» **Extracted entries**:
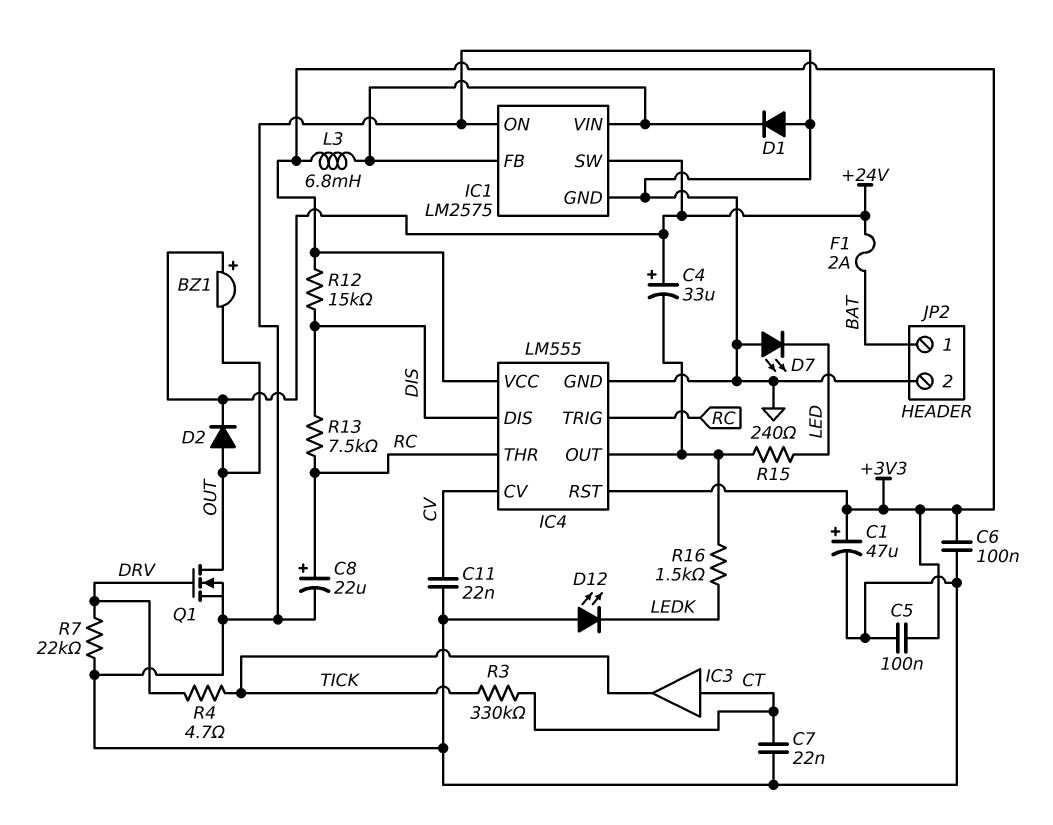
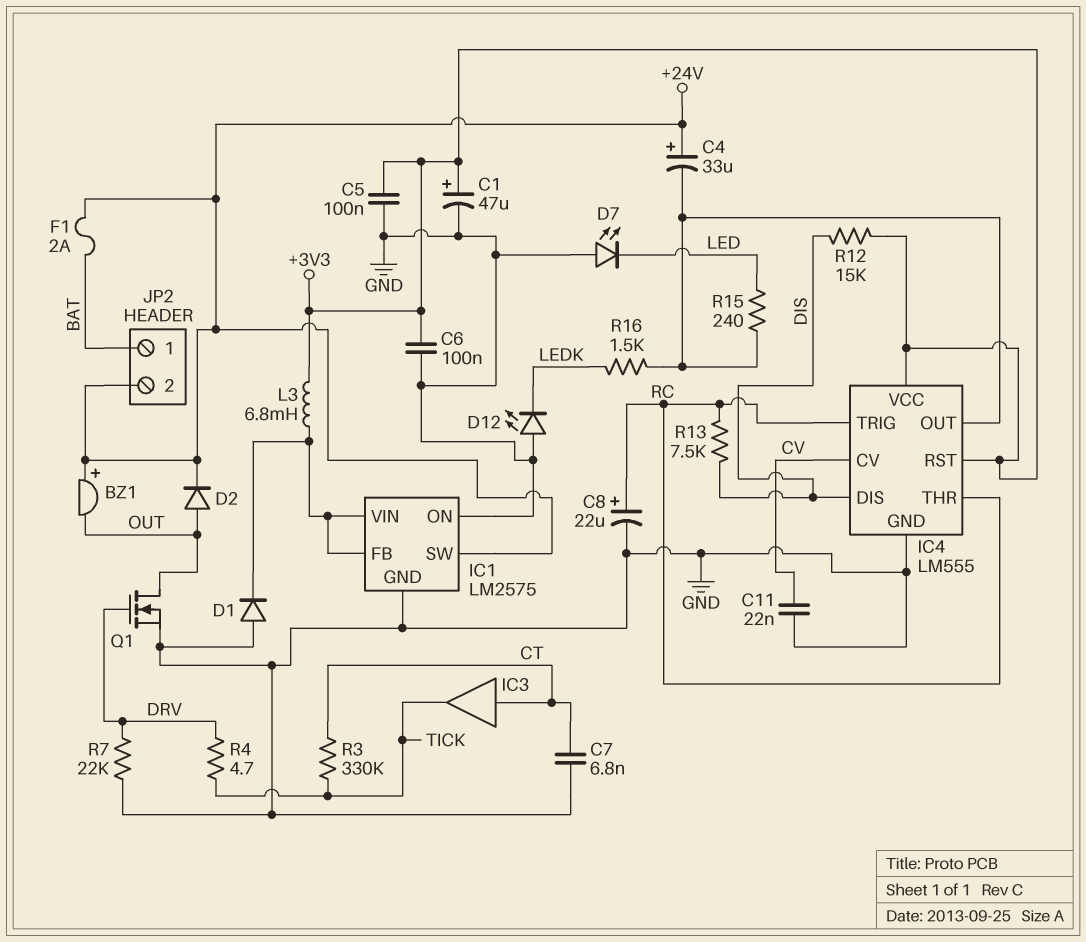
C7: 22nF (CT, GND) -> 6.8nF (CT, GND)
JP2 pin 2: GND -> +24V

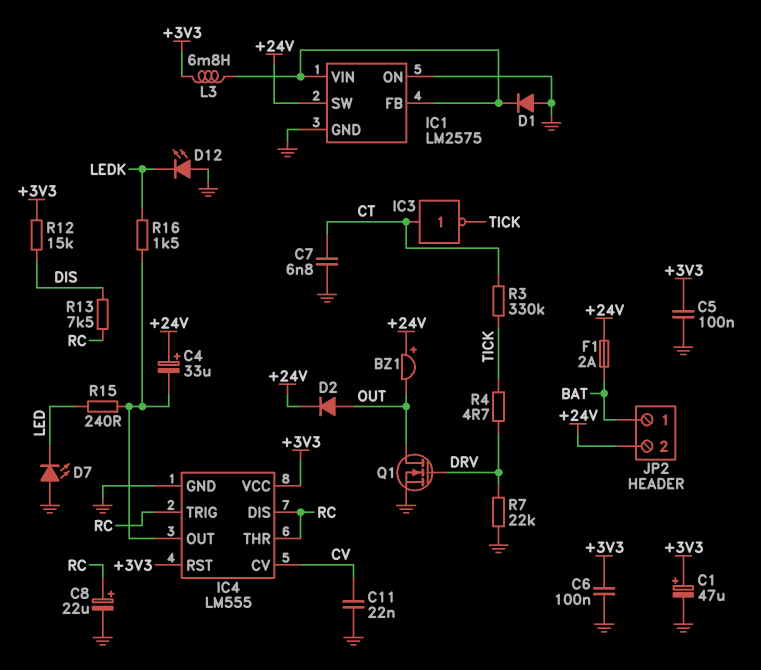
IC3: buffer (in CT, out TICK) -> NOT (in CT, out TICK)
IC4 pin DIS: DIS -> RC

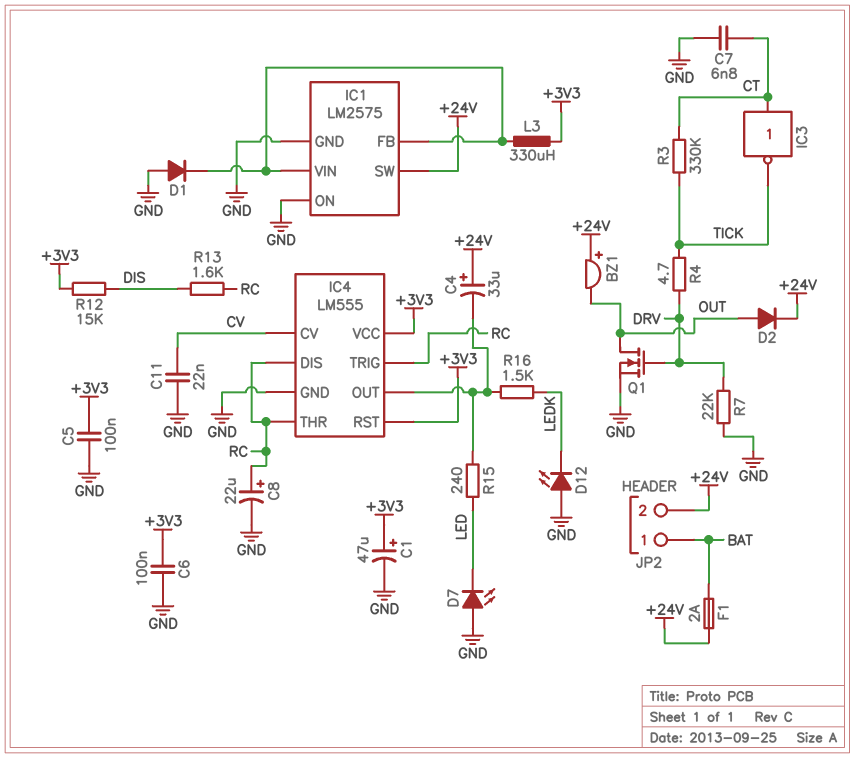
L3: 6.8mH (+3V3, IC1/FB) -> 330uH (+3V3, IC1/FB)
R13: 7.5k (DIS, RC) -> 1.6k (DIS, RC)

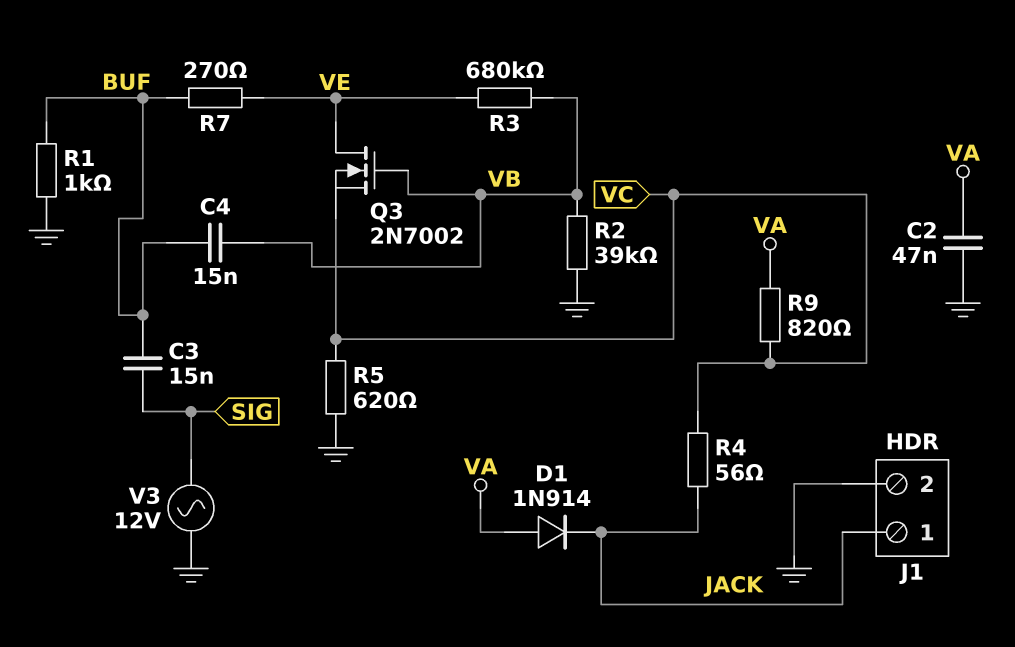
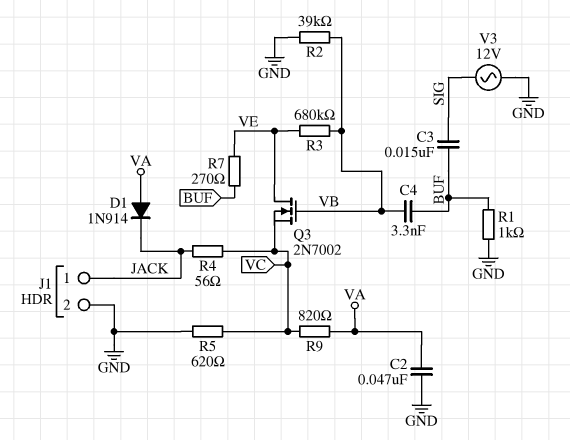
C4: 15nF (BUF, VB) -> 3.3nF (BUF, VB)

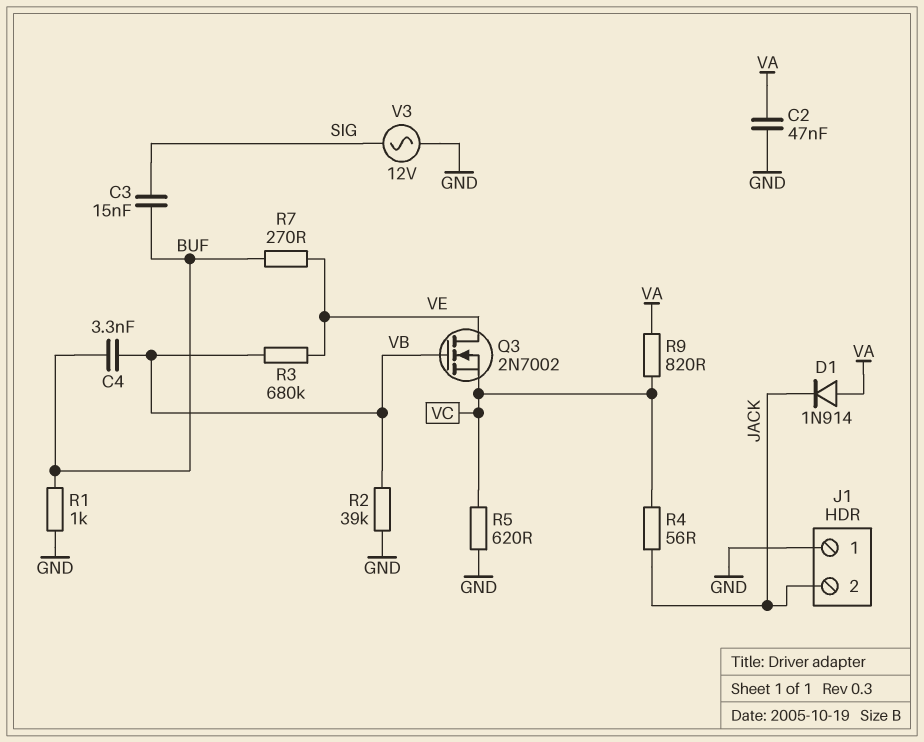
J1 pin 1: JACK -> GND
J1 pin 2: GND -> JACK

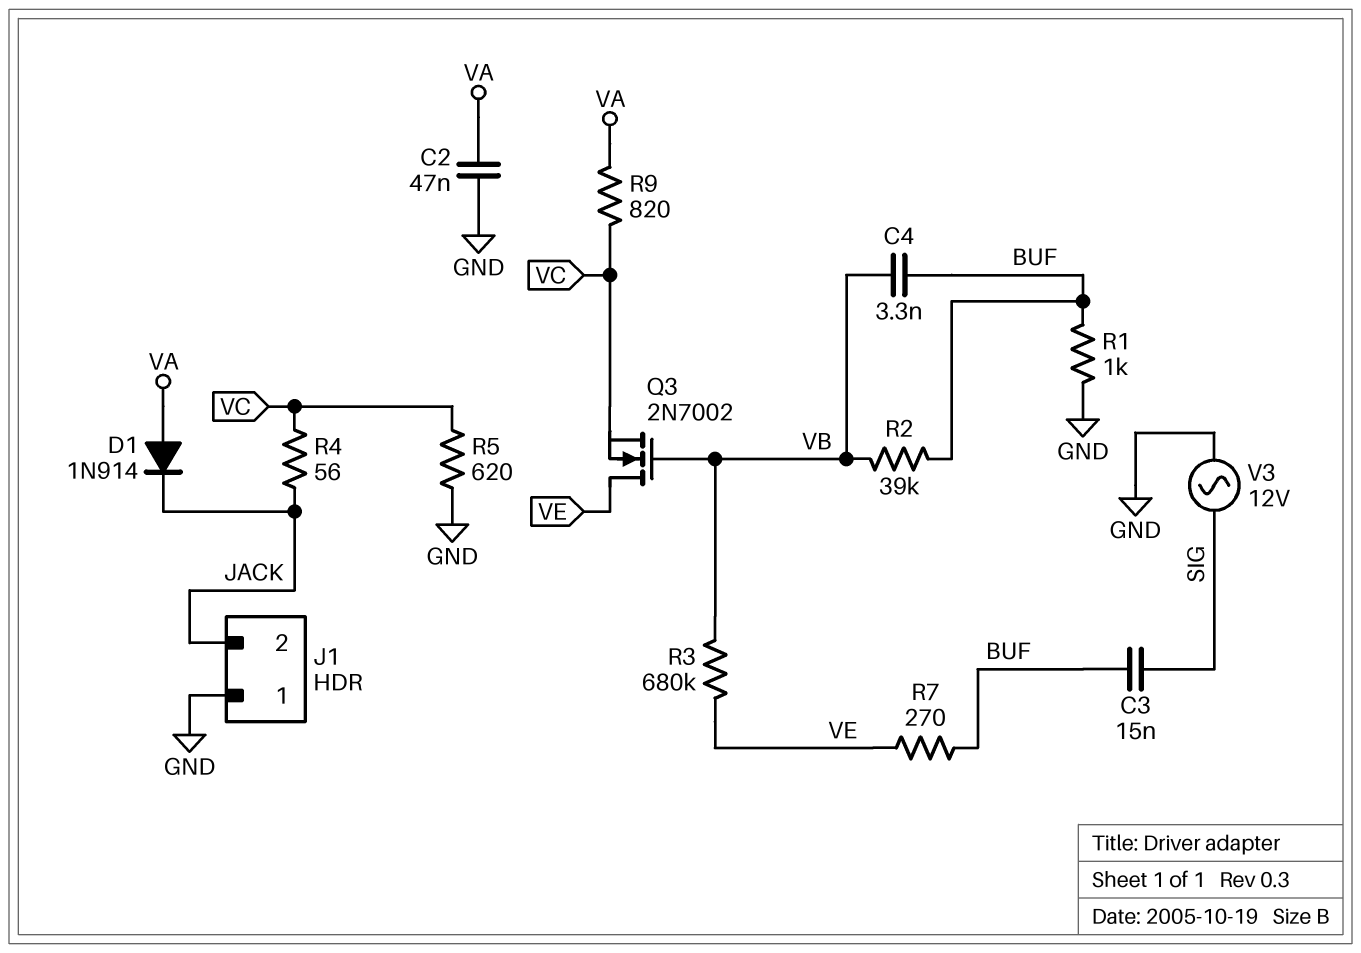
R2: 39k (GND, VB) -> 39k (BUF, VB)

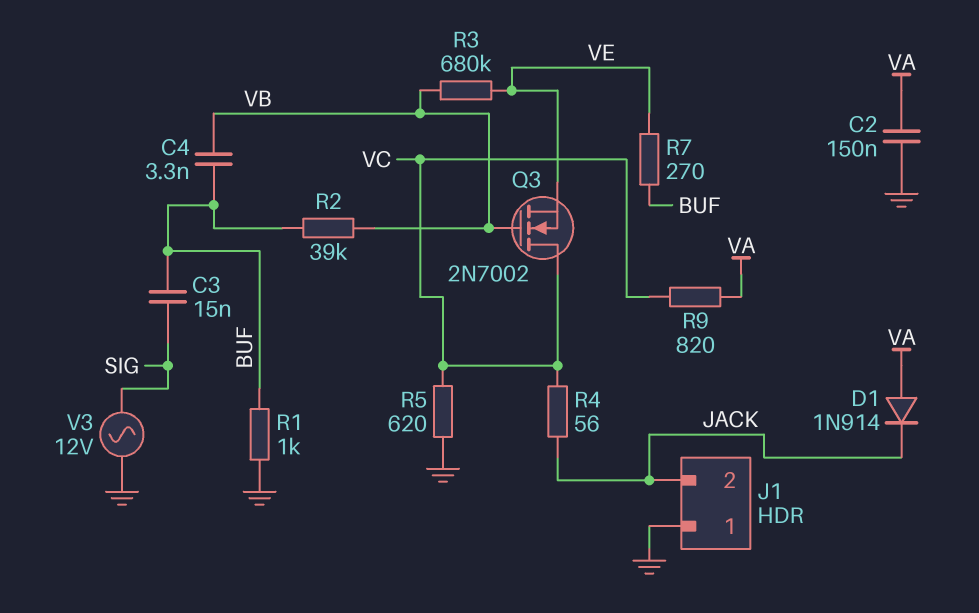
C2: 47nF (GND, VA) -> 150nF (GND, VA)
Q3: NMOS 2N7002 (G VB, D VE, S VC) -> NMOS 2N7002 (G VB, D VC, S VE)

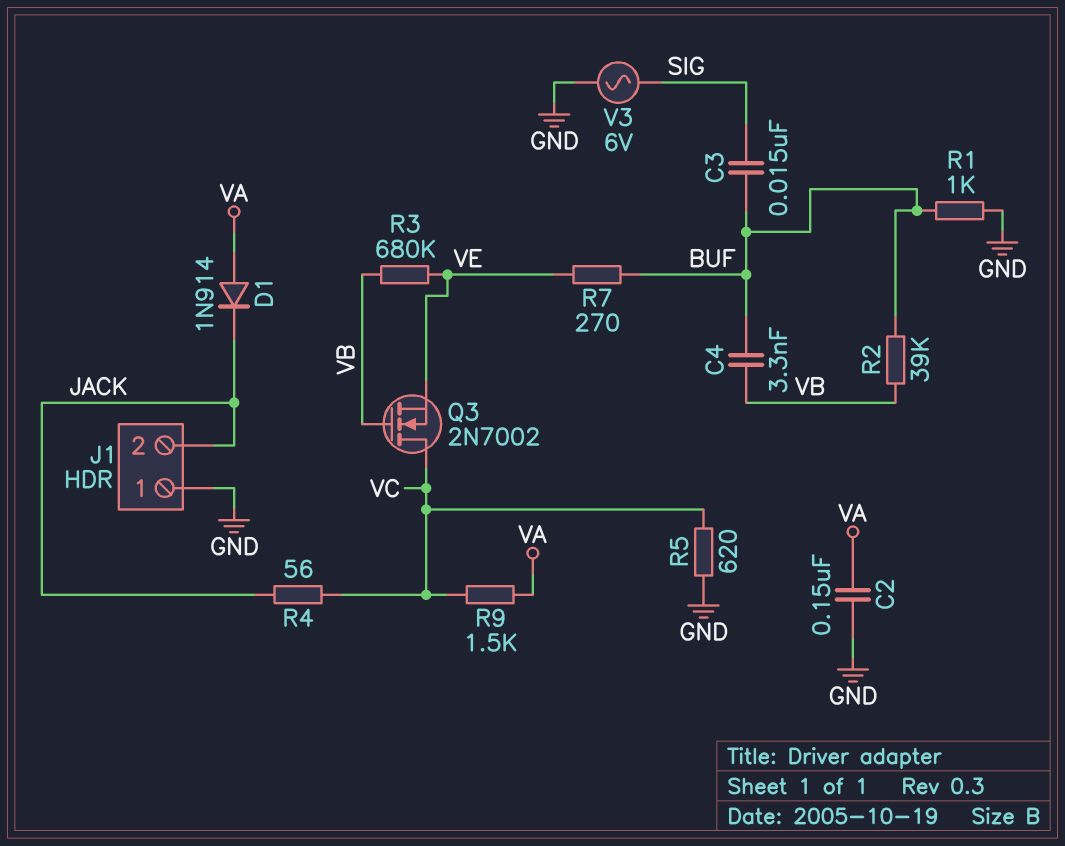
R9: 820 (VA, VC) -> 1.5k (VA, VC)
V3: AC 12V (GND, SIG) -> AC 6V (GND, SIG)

» **What this task involves**: Reprint every record exactly and skip the pictures.

» **Answer below**:
C7: 22nF (CT, GND) -> 6.8nF (CT, GND)
JP2 pin 2: GND -> +24V

IC3: buffer (in CT, out TICK) -> NOT (in CT, out TICK)
IC4 pin DIS: DIS -> RC

L3: 6.8mH (+3V3, IC1/FB) -> 330uH (+3V3, IC1/FB)
R13: 7.5k (DIS, RC) -> 1.6k (DIS, RC)

C4: 15nF (BUF, VB) -> 3.3nF (BUF, VB)

J1 pin 1: JACK -> GND
J1 pin 2: GND -> JACK

R2: 39k (GND, VB) -> 39k (BUF, VB)

C2: 47nF (GND, VA) -> 150nF (GND, VA)
Q3: NMOS 2N7002 (G VB, D VE, S VC) -> NMOS 2N7002 (G VB, D VC, S VE)

R9: 820 (VA, VC) -> 1.5k (VA, VC)
V3: AC 12V (GND, SIG) -> AC 6V (GND, SIG)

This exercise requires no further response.